**WORK ORDER**
In the records below, the lines from the one with "deska do krojenia (niebieski)" through the last are to be printed exactly, and nothing else.

[Extracted data entries]
-.-.-
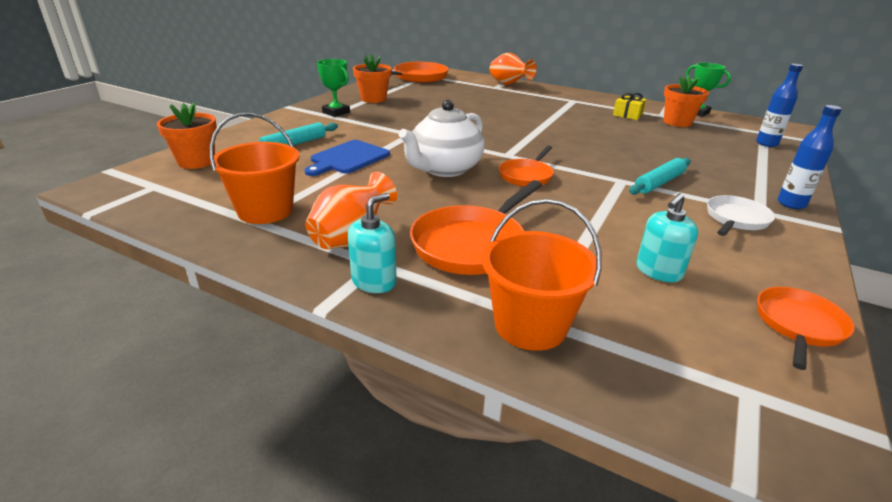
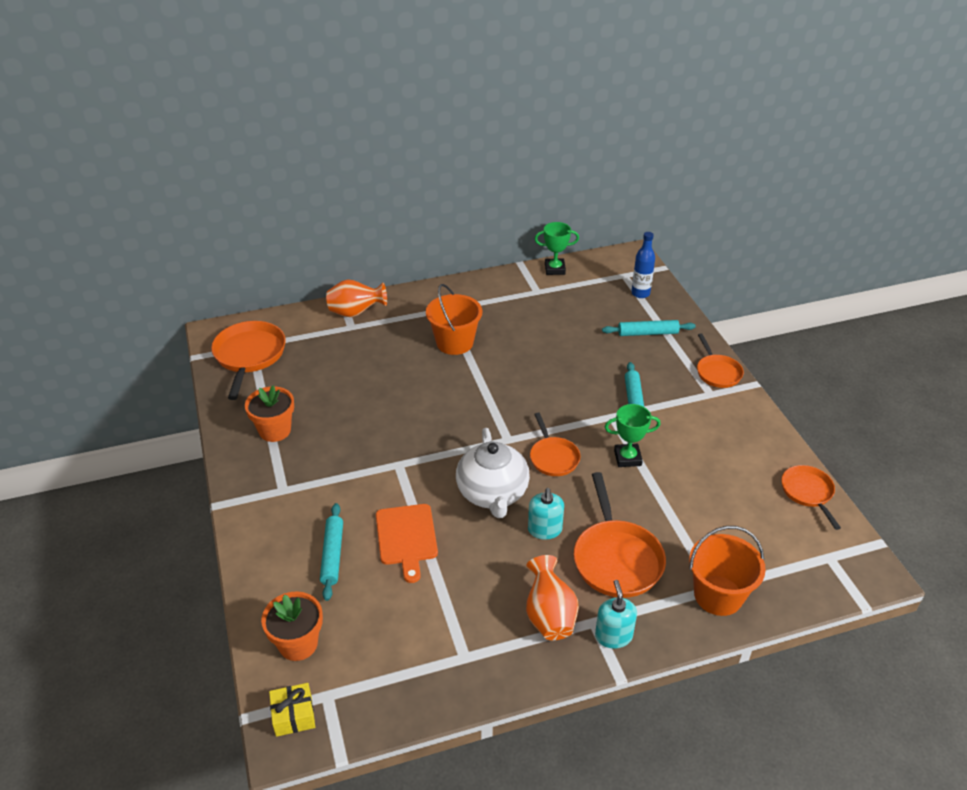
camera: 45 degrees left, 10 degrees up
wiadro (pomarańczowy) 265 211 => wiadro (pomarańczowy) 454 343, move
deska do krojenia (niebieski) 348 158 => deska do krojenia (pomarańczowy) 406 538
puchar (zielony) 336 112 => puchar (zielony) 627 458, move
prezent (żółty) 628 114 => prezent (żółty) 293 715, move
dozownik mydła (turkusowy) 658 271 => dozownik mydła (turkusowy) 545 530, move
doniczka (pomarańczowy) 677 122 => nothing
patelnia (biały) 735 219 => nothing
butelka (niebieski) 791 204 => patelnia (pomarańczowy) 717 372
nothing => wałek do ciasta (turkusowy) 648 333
-.-.-
**RESULT**
deska do krojenia (niebieski) 348 158 => deska do krojenia (pomarańczowy) 406 538
puchar (zielony) 336 112 => puchar (zielony) 627 458, move
prezent (żółty) 628 114 => prezent (żółty) 293 715, move
dozownik mydła (turkusowy) 658 271 => dozownik mydła (turkusowy) 545 530, move
doniczka (pomarańczowy) 677 122 => nothing
patelnia (biały) 735 219 => nothing
butelka (niebieski) 791 204 => patelnia (pomarańczowy) 717 372
nothing => wałek do ciasta (turkusowy) 648 333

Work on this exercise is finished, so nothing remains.